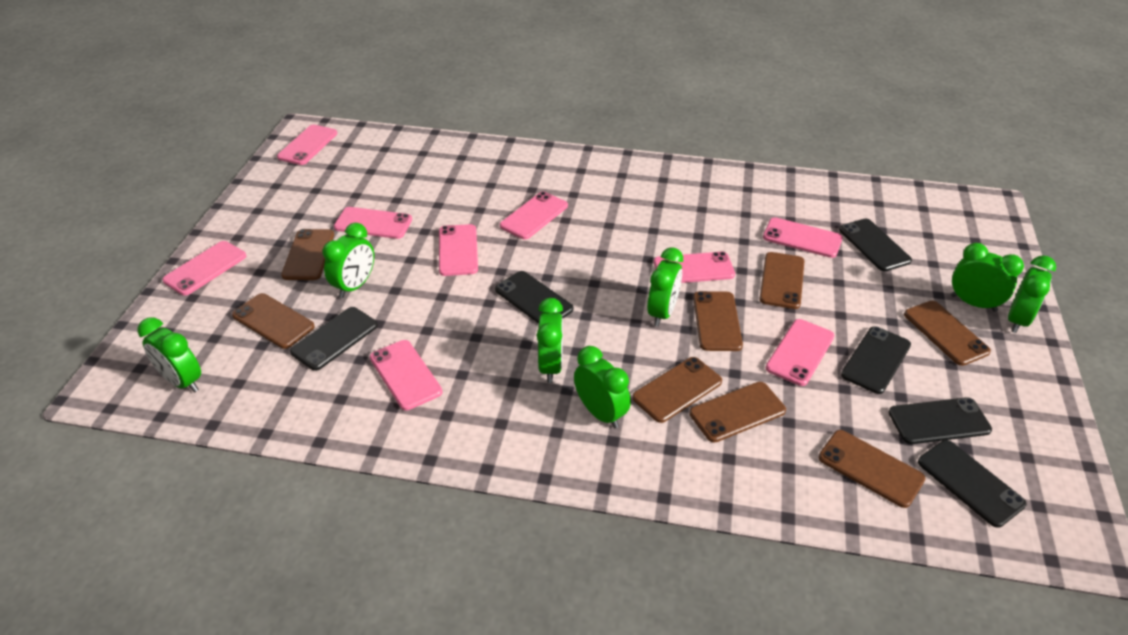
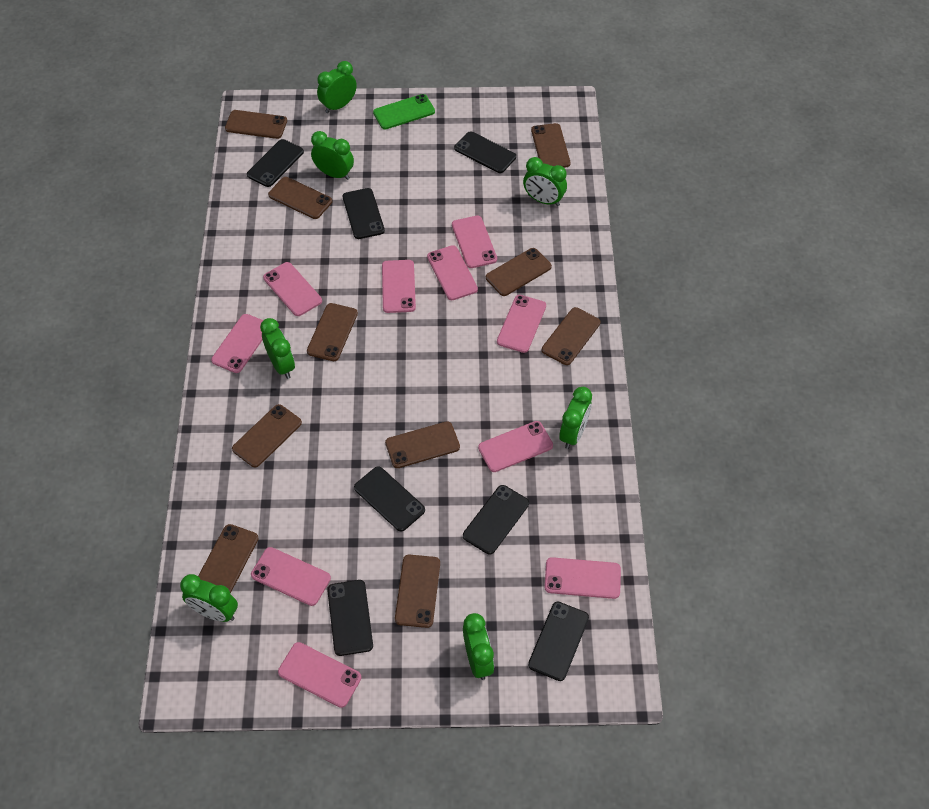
black phone: 6 -> 7
brown phone: 8 -> 10
green phone: 0 -> 1
pink phone: 9 -> 10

[Instructions for the task]:
Everything in the listing should be repeated exactly except the pictures.

[Answer to this task]:
black phone: 6 -> 7
brown phone: 8 -> 10
green phone: 0 -> 1
pink phone: 9 -> 10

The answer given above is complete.